*** RECORDS FOR PROCESSING Section Begins ***

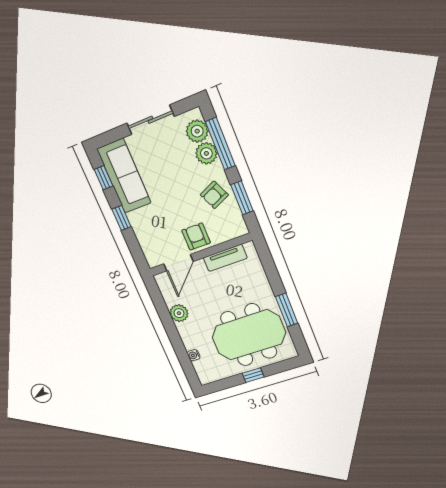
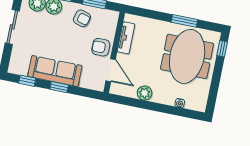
sofa: (124, 176) -> (55, 71), moved
armchair: (214, 195) -> (82, 18), turned -50
window: (253, 375) -> (222, 49), moved

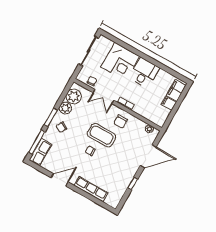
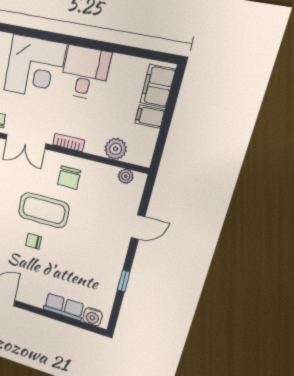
plant: (148, 114) -> (116, 149), added
door: (148, 156) -> (138, 227), width x0.53
row of seats: (91, 189) -> (64, 307), width x0.68
water cooler: (110, 200) -> (93, 317), added

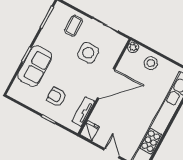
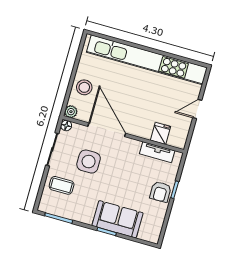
floor lamp: (122, 41) -> (66, 126), added
door: (106, 84) -> (107, 130), moved
armchair: (56, 97) -> (161, 192), moved
fridge: (90, 131) -> (160, 133), moved, turned 90

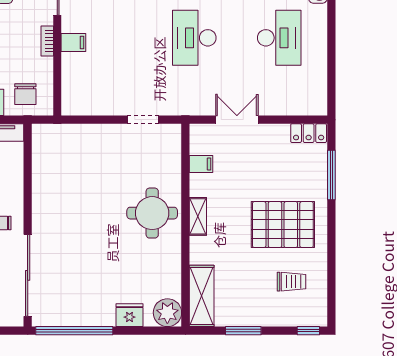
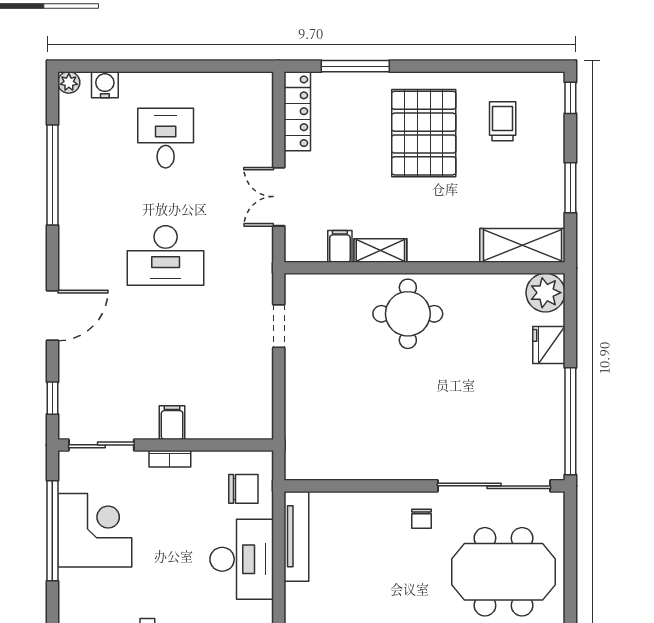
desk: (279, 38) -> (166, 138), width x0.73
locker: (309, 133) -> (297, 111), width x1.53
shelving: (198, 216) -> (380, 251), moved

*** RECORDS FOR PROCESSING Section Ends ***

_WORK TASK:_ Output the entries above verbatim, leaving out images.

_RESULT OF THE EXERCISE:_
sofa: (124, 176) -> (55, 71), moved
armchair: (214, 195) -> (82, 18), turned -50
window: (253, 375) -> (222, 49), moved

plant: (148, 114) -> (116, 149), added
door: (148, 156) -> (138, 227), width x0.53
row of seats: (91, 189) -> (64, 307), width x0.68
water cooler: (110, 200) -> (93, 317), added

floor lamp: (122, 41) -> (66, 126), added
door: (106, 84) -> (107, 130), moved
armchair: (56, 97) -> (161, 192), moved
fridge: (90, 131) -> (160, 133), moved, turned 90

desk: (279, 38) -> (166, 138), width x0.73
locker: (309, 133) -> (297, 111), width x1.53
shelving: (198, 216) -> (380, 251), moved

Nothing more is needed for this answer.